(Problem) Tell how many lines of the data include the word "arrow". Nothing but the number belongs in the answer.

(Material for the task)
***

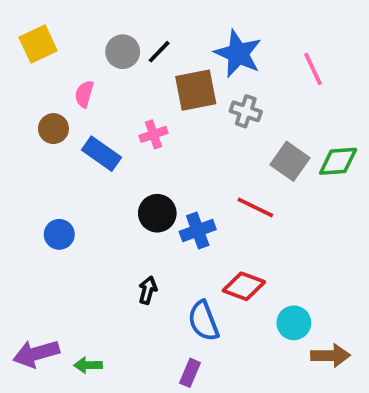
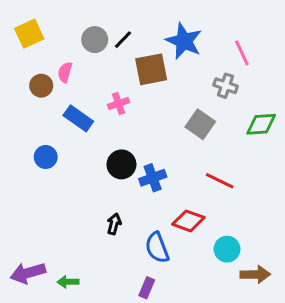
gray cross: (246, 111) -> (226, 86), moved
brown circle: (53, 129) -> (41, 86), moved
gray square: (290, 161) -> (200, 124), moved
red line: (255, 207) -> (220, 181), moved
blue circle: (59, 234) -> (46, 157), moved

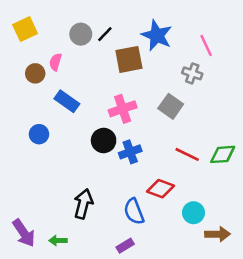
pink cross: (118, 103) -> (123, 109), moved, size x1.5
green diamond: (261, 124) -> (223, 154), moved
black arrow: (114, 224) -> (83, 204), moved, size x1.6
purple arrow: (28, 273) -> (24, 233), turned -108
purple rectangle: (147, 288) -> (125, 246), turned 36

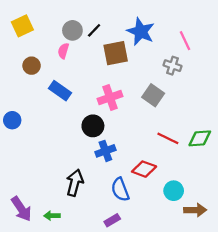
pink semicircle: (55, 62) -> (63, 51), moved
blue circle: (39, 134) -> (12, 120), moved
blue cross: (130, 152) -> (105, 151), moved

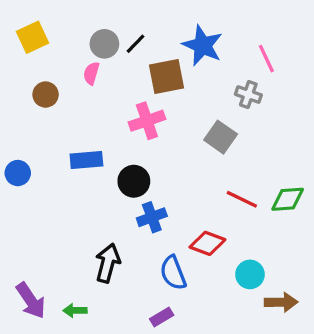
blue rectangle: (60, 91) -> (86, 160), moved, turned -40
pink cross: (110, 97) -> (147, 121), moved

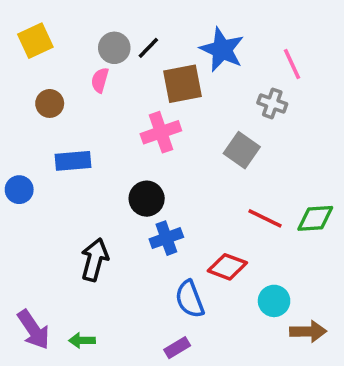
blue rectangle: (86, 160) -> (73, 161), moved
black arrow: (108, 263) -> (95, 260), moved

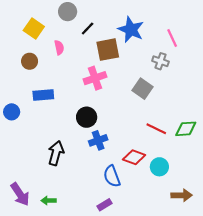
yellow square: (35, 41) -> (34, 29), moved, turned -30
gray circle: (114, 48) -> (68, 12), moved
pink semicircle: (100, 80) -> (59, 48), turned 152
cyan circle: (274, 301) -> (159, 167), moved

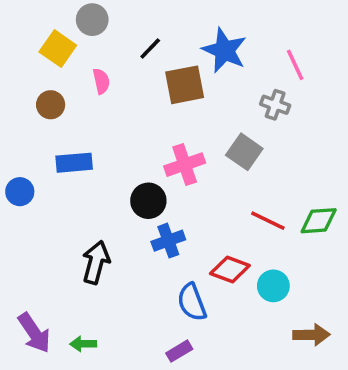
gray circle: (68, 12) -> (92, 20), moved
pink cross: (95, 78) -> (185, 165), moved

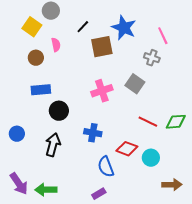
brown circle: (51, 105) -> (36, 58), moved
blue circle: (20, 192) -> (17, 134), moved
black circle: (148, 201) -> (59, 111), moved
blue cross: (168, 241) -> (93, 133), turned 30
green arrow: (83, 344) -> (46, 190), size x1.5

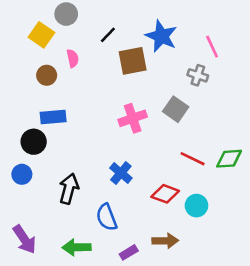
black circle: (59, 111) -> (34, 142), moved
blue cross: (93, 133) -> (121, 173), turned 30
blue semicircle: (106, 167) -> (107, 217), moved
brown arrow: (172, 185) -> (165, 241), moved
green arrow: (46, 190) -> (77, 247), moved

***

(Completed exercise) 6